Information shown:
++++++
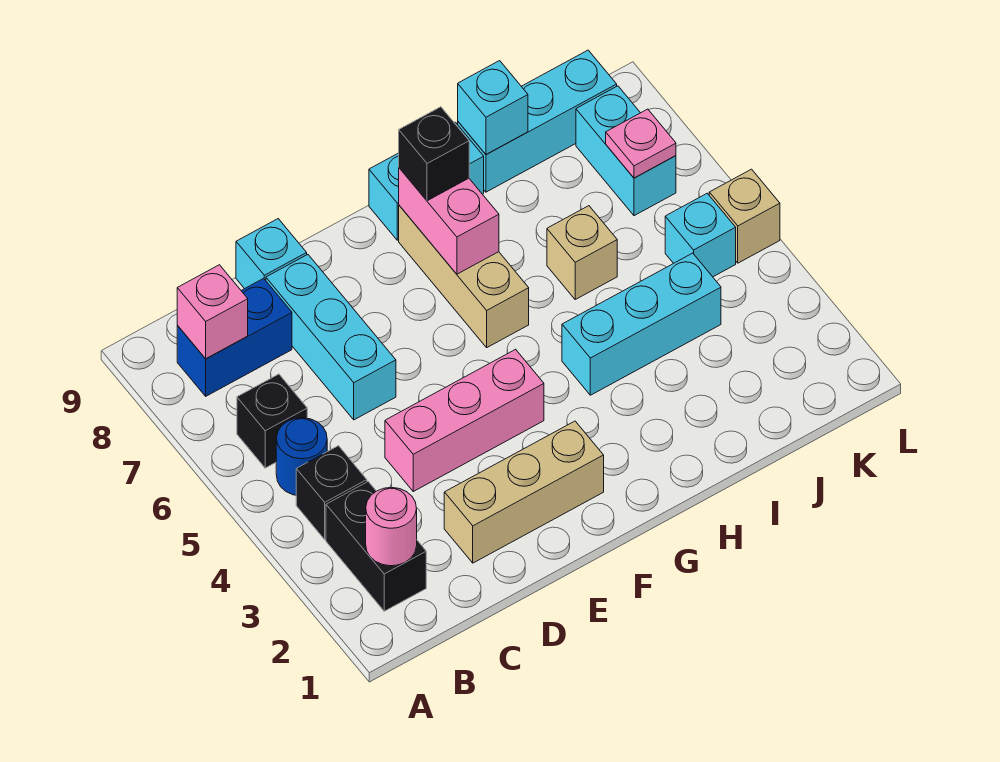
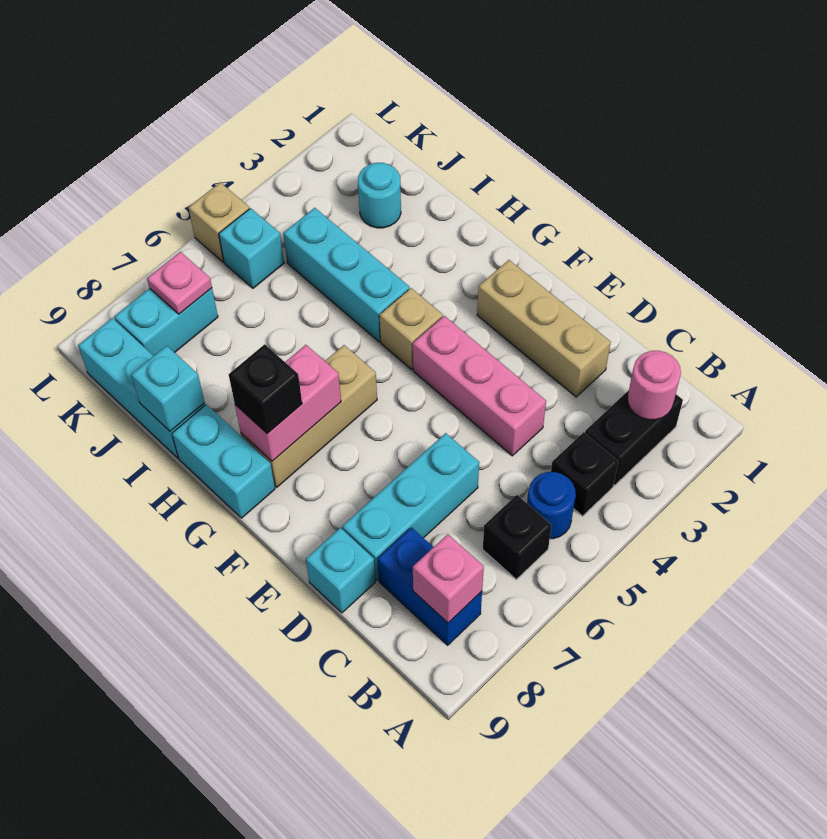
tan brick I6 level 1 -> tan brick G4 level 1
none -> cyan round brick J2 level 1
++++++
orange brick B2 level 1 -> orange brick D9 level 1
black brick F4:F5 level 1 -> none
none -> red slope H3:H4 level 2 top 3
++++++
Using the entries shown above, reproduce verbatim the lines from the line bearing "orange brick B2" to the line bearing "none -> red slope H3:H4 level 2 top 3", inclusive.

orange brick B2 level 1 -> orange brick D9 level 1
black brick F4:F5 level 1 -> none
none -> red slope H3:H4 level 2 top 3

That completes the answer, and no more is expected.